*Task instructions:* Your answer must consist solely of the line containing "(465, 513) = (888, 337): none -> orange pot" and all subsequent lines through the end of the entries, reproduced exactly.

________________________

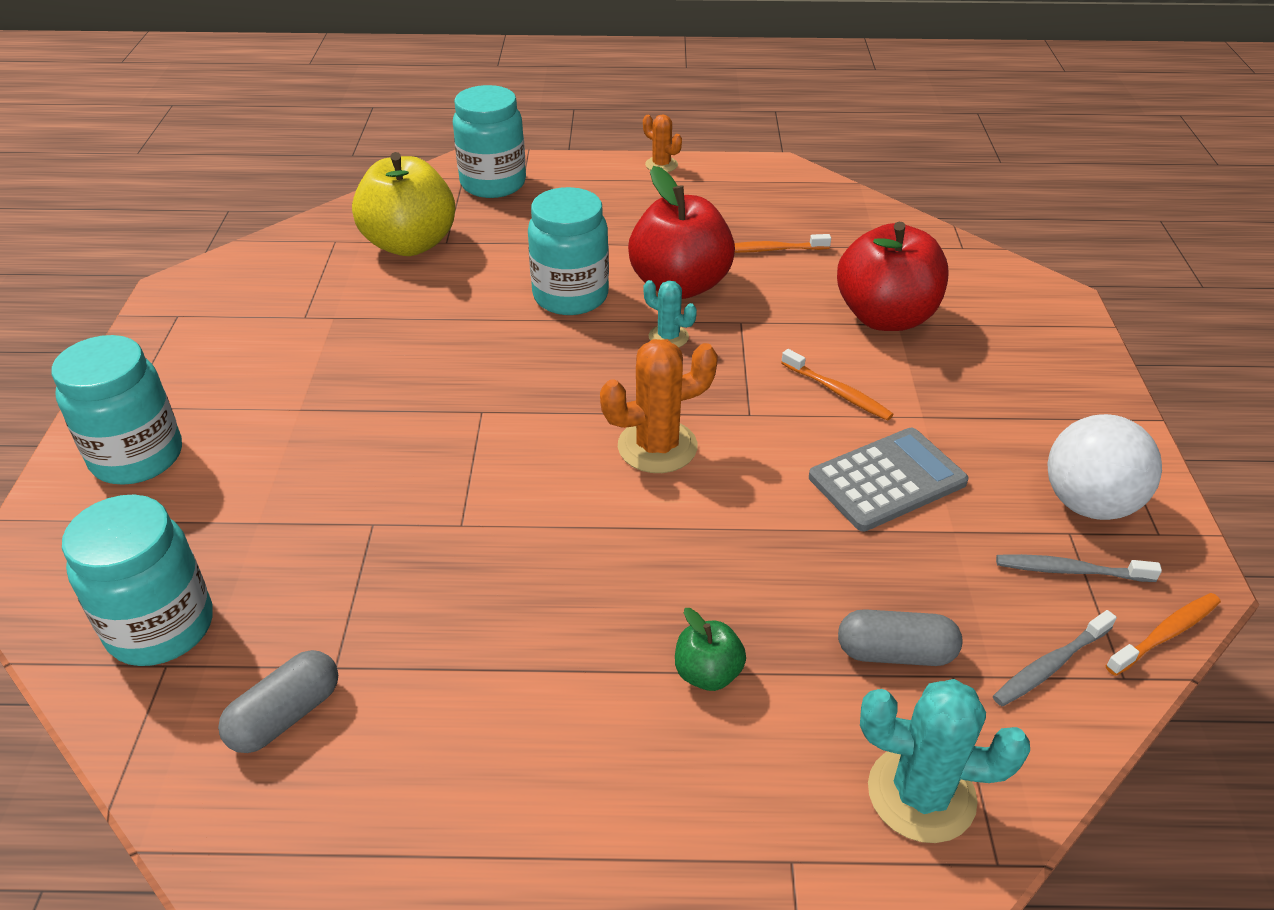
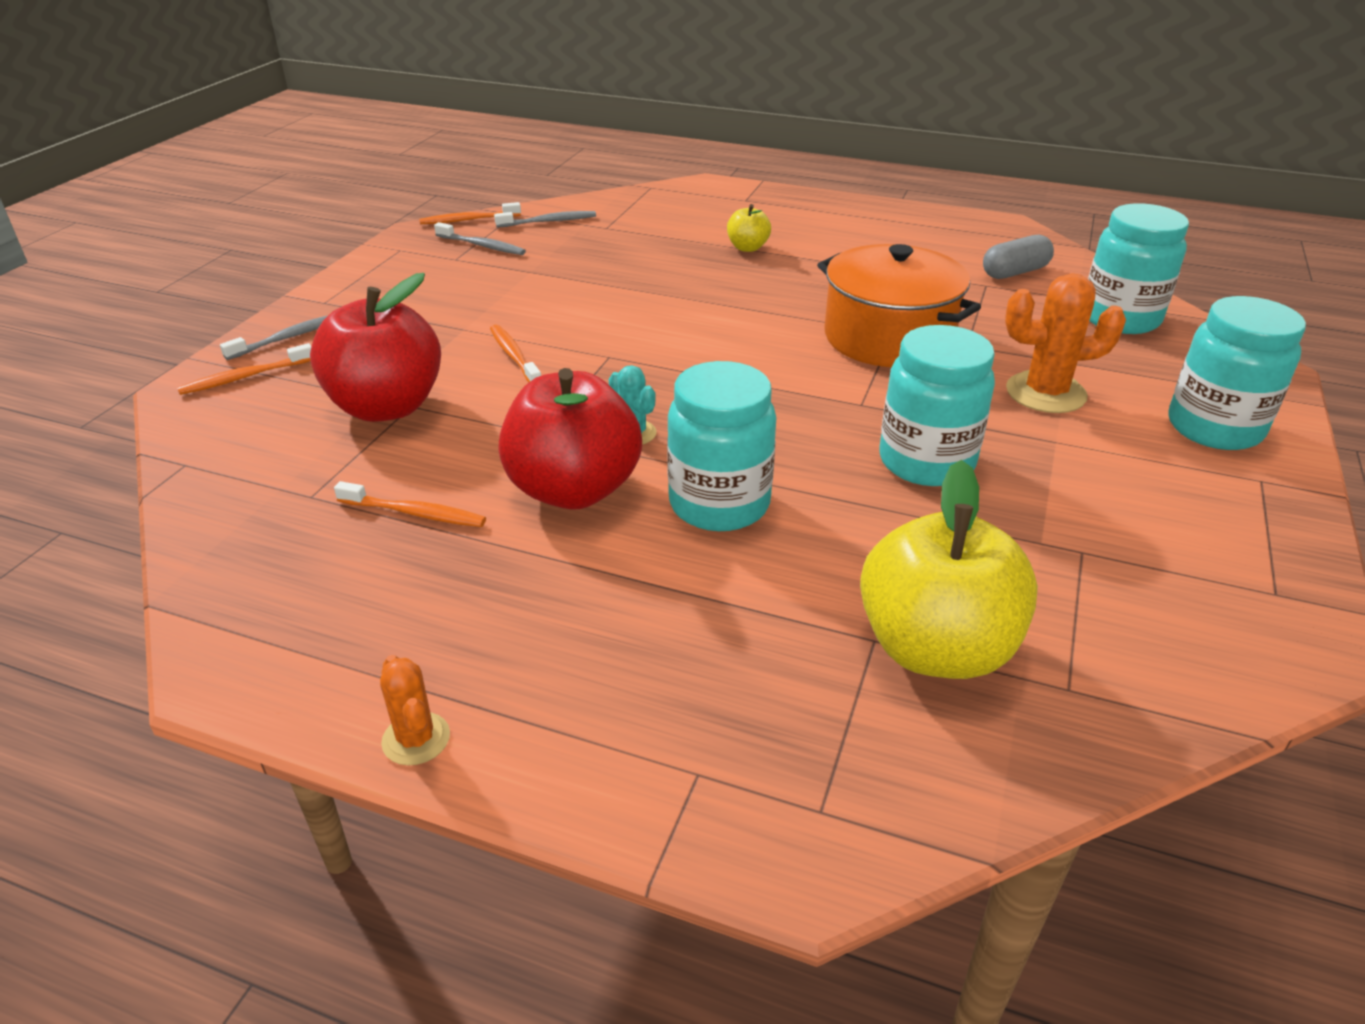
camera: 160 degrees left, 5 degrees down
(465, 513) = (888, 337): none -> orange pot
(493, 184) = (763, 771): turquoise jar -> turquoise jar (926, 462)
(657, 446) = (708, 349): orange cactus -> orange cactus (1045, 393)
(707, 673) = (747, 248): green apple -> yellow apple
(887, 480) = (543, 300): grey calculator -> none
(895, 653) = (630, 237): grey capsule -> none
(921, 794) = (666, 203): turquoise cactus -> none
(1035, 317) = (245, 377): none -> orange toothbrush
(1066, 365) = (288, 338): none -> grey toothbrush
(1088, 504) = (421, 267): white ball -> none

________________________

*Answer to this task:*
(465, 513) = (888, 337): none -> orange pot
(493, 184) = (763, 771): turquoise jar -> turquoise jar (926, 462)
(657, 446) = (708, 349): orange cactus -> orange cactus (1045, 393)
(707, 673) = (747, 248): green apple -> yellow apple
(887, 480) = (543, 300): grey calculator -> none
(895, 653) = (630, 237): grey capsule -> none
(921, 794) = (666, 203): turquoise cactus -> none
(1035, 317) = (245, 377): none -> orange toothbrush
(1066, 365) = (288, 338): none -> grey toothbrush
(1088, 504) = (421, 267): white ball -> none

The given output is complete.